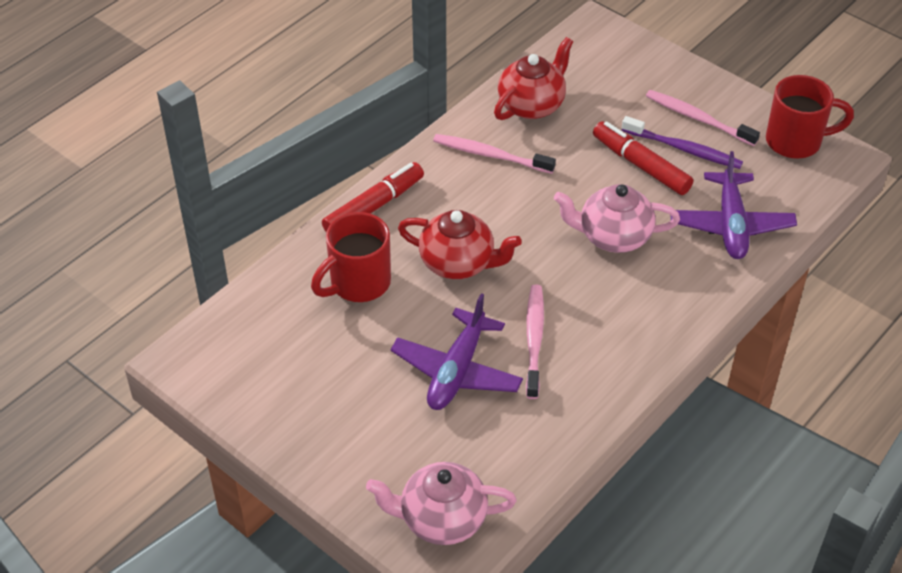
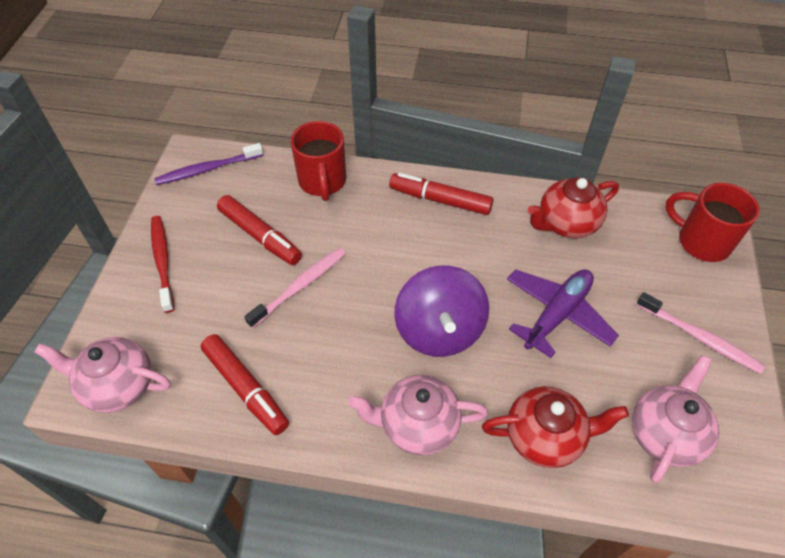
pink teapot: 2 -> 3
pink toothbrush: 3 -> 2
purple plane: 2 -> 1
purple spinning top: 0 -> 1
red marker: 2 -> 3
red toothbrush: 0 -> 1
★ ★ ★ ★ ★
Give back the whole listing exactly as it stands. Drop every picture.

_Finished exercise_
pink teapot: 2 -> 3
pink toothbrush: 3 -> 2
purple plane: 2 -> 1
purple spinning top: 0 -> 1
red marker: 2 -> 3
red toothbrush: 0 -> 1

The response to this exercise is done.